Segment Start: Data
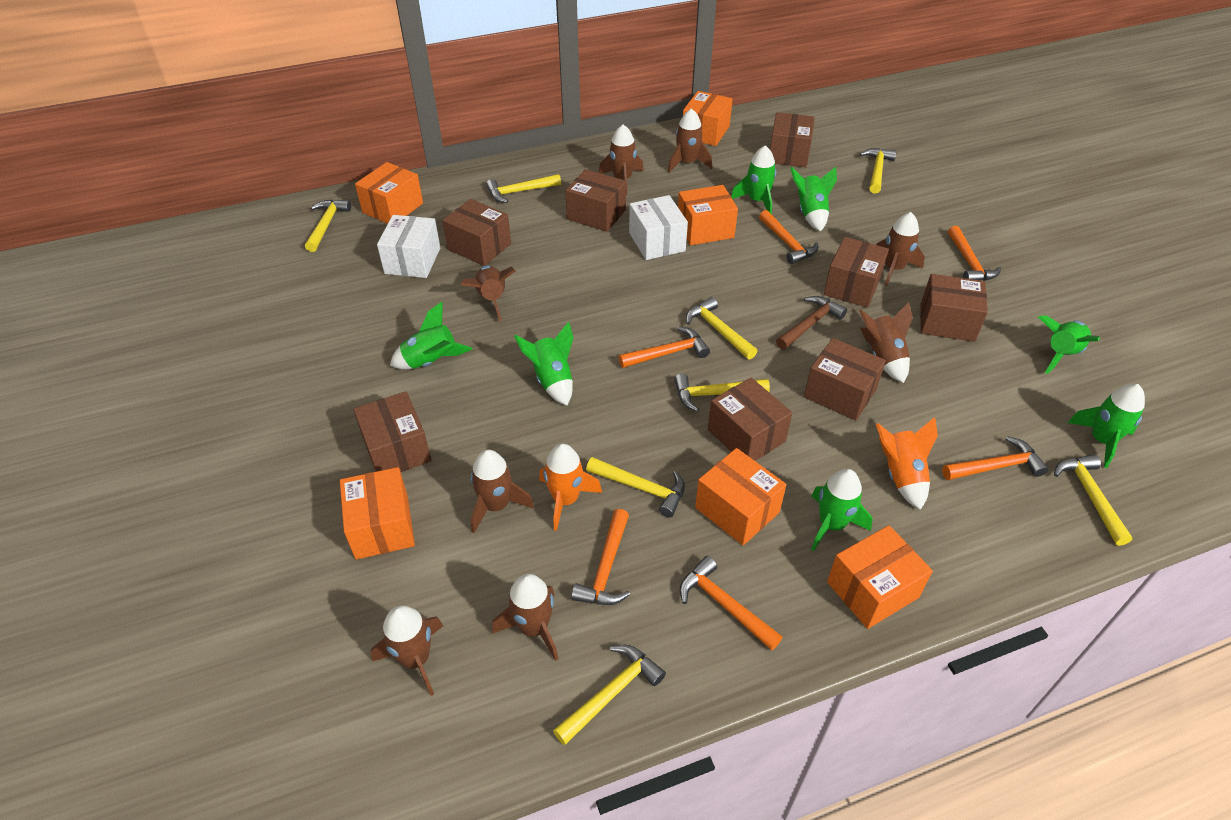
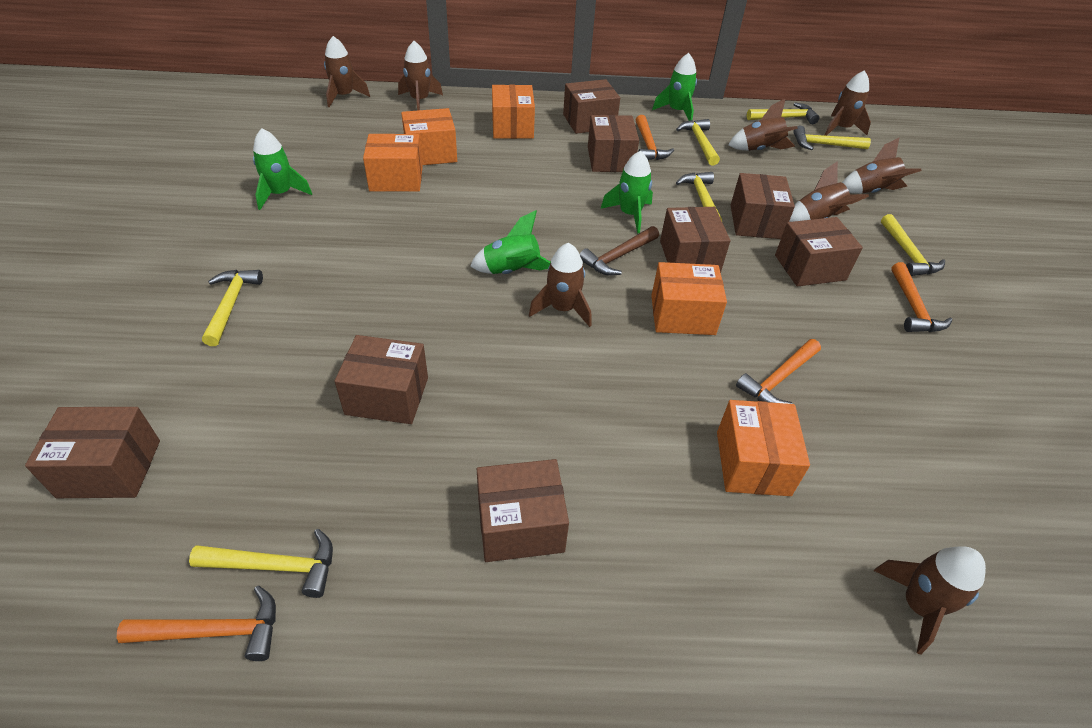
green rocket: 7 -> 4
orange box: 6 -> 5
orange hammer: 6 -> 4
orange rocket: 2 -> 0
white box: 2 -> 0
yellow hammer: 8 -> 7

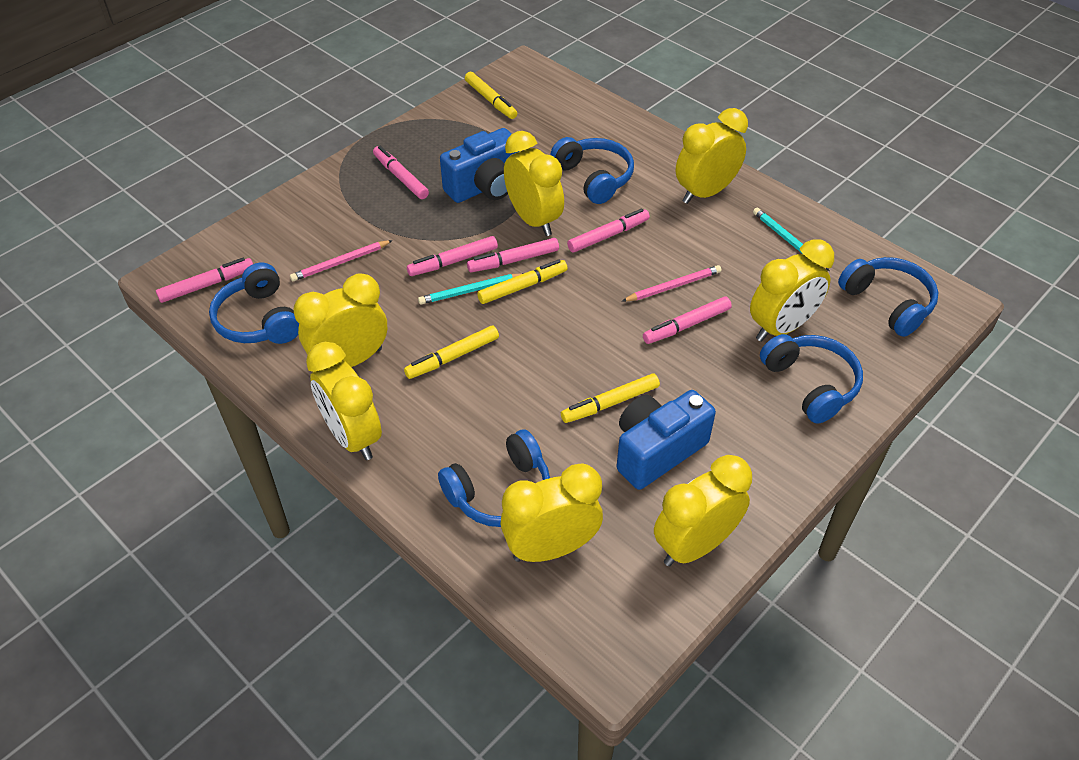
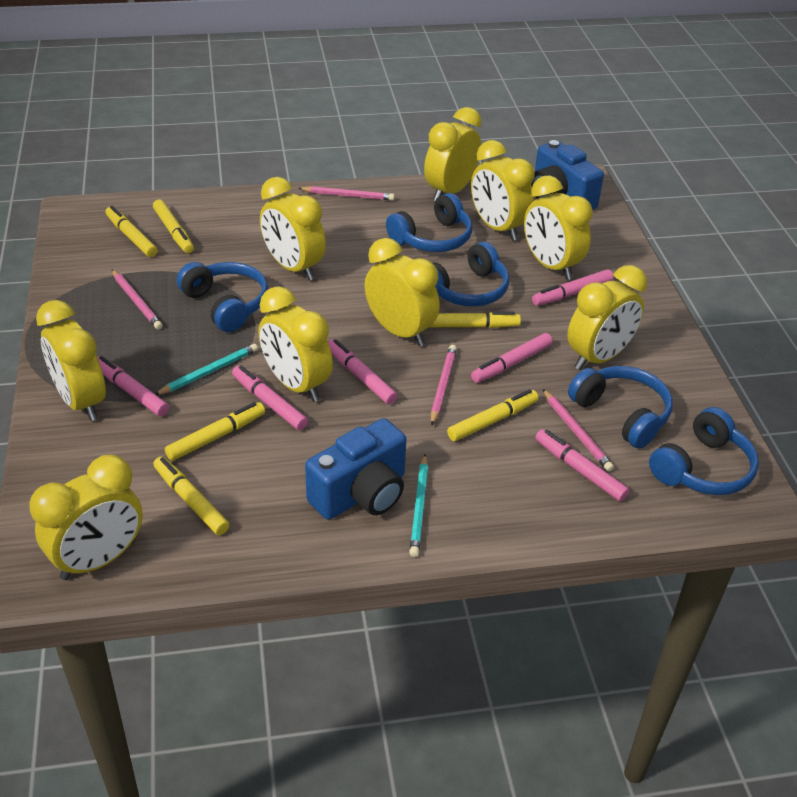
pink pencil: 2 -> 4
yellow clock: 7 -> 9
yellow marker: 4 -> 6

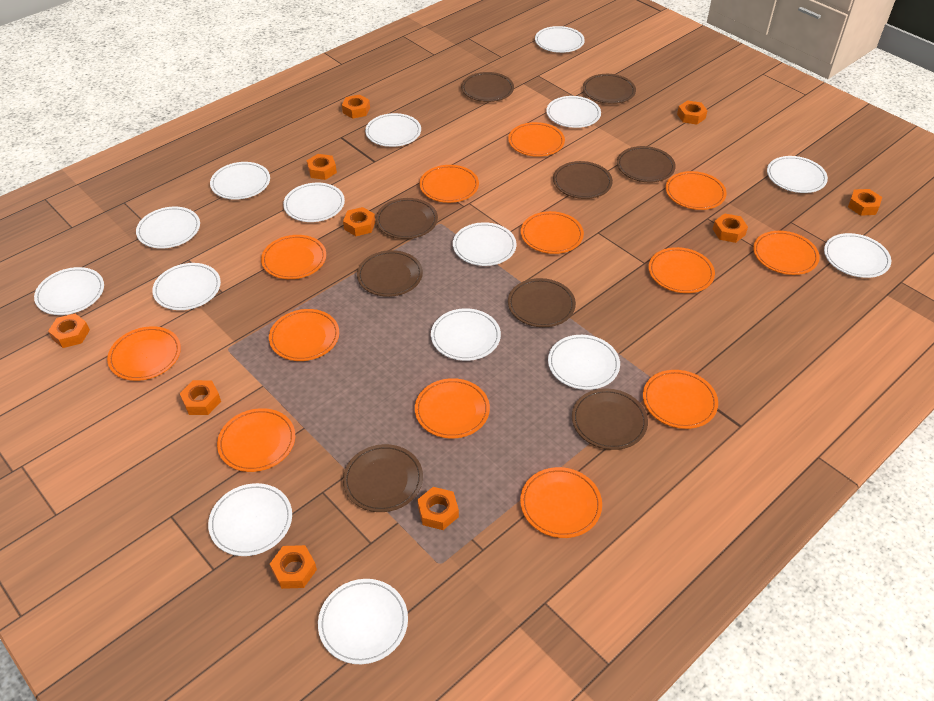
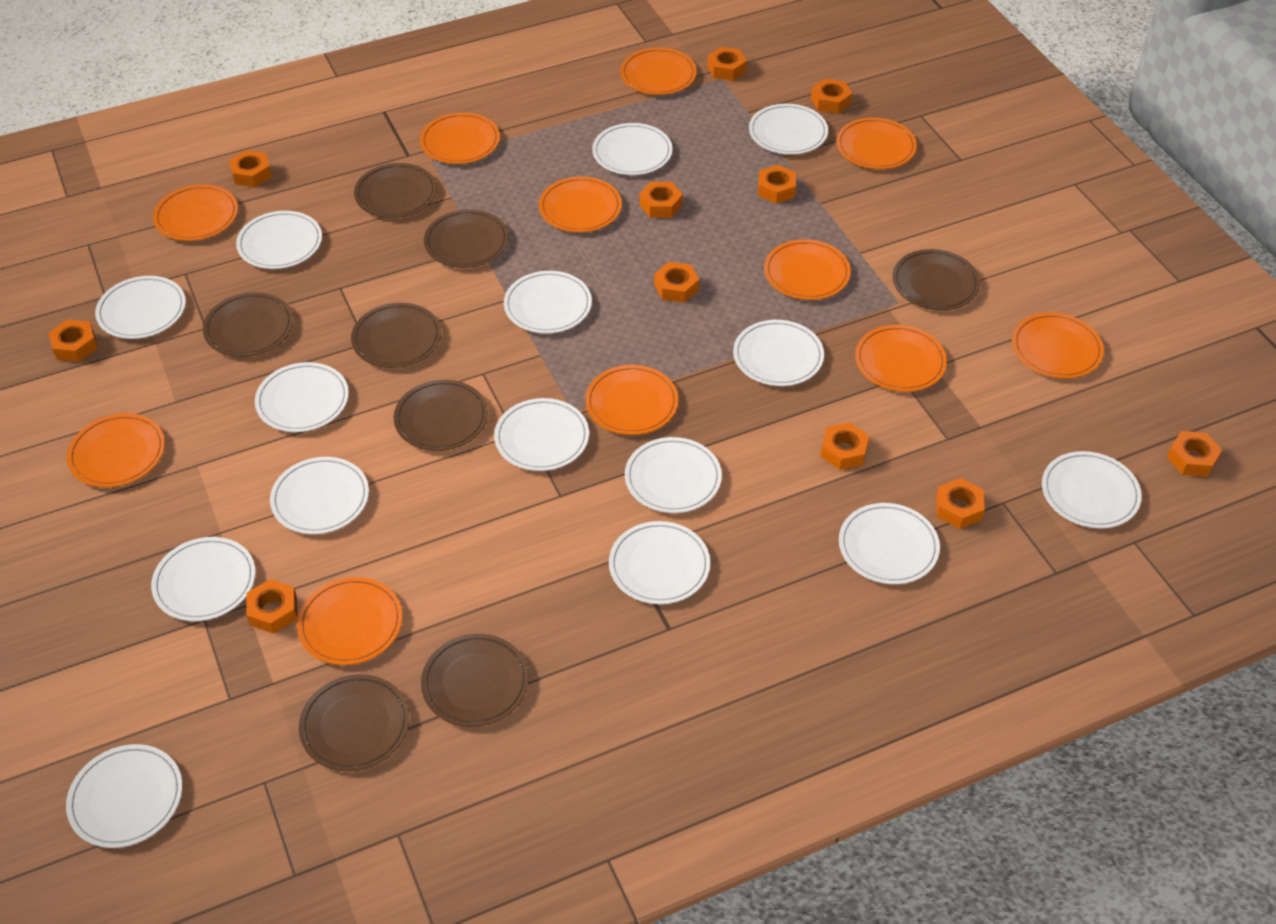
brown plate: 9 -> 8
orange nut: 10 -> 11
orange plate: 13 -> 11

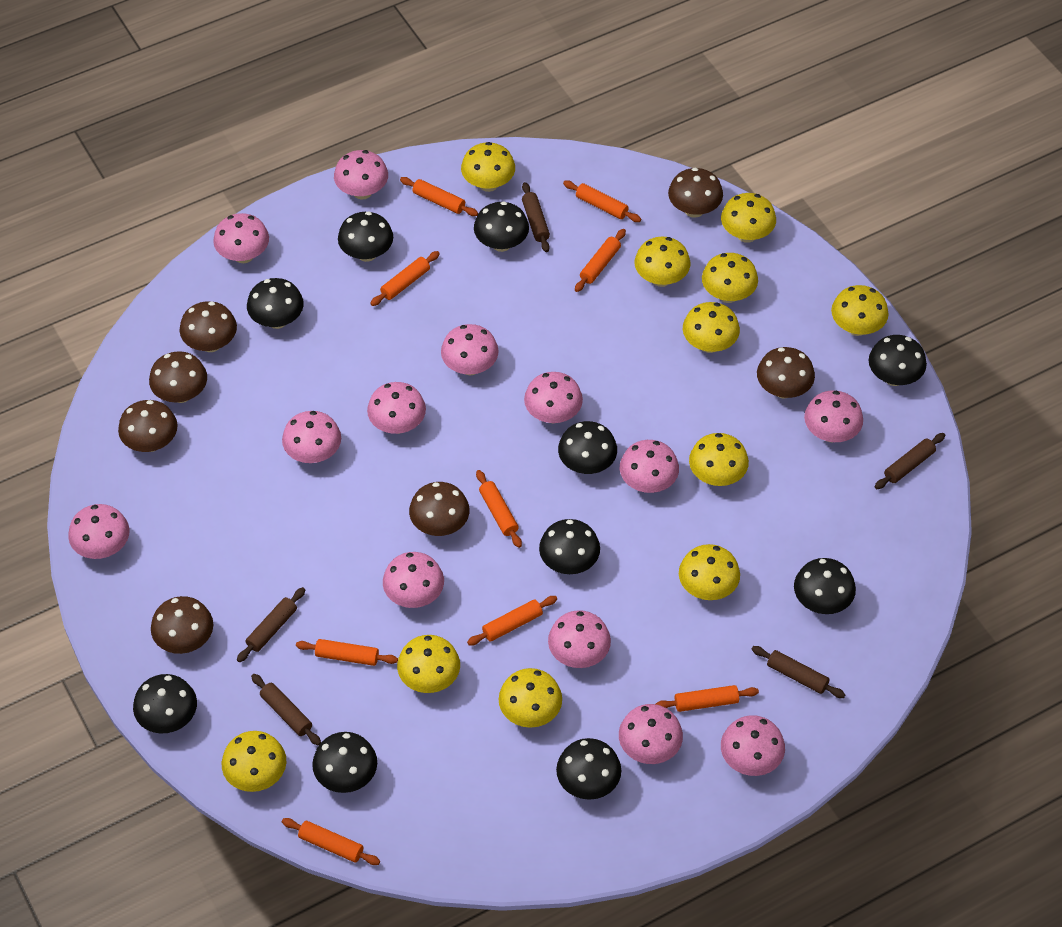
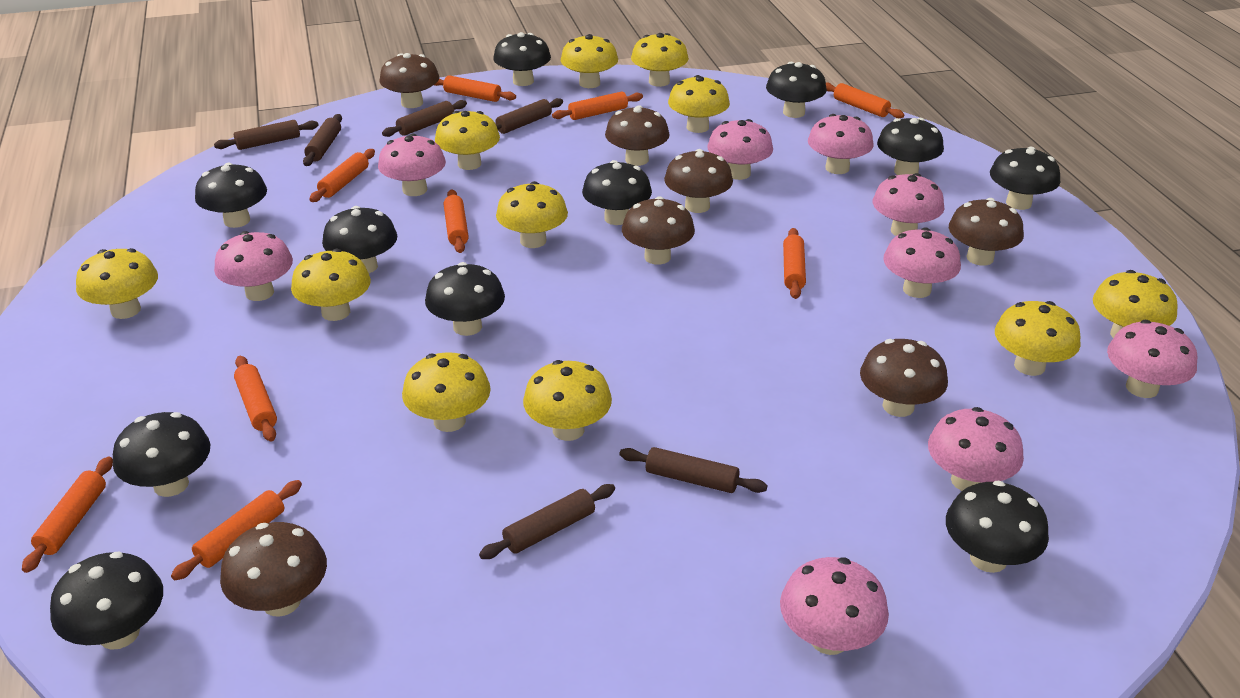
black mushroom: 10 -> 11
brown rolling pin: 5 -> 6
pink mushroom: 13 -> 9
Segment End: Data
Exercise objective = Set down all of the entries exactly. Leave the pictures out.

Written solution =
green rocket: 7 -> 4
orange box: 6 -> 5
orange hammer: 6 -> 4
orange rocket: 2 -> 0
white box: 2 -> 0
yellow hammer: 8 -> 7

pink pencil: 2 -> 4
yellow clock: 7 -> 9
yellow marker: 4 -> 6

brown plate: 9 -> 8
orange nut: 10 -> 11
orange plate: 13 -> 11

black mushroom: 10 -> 11
brown rolling pin: 5 -> 6
pink mushroom: 13 -> 9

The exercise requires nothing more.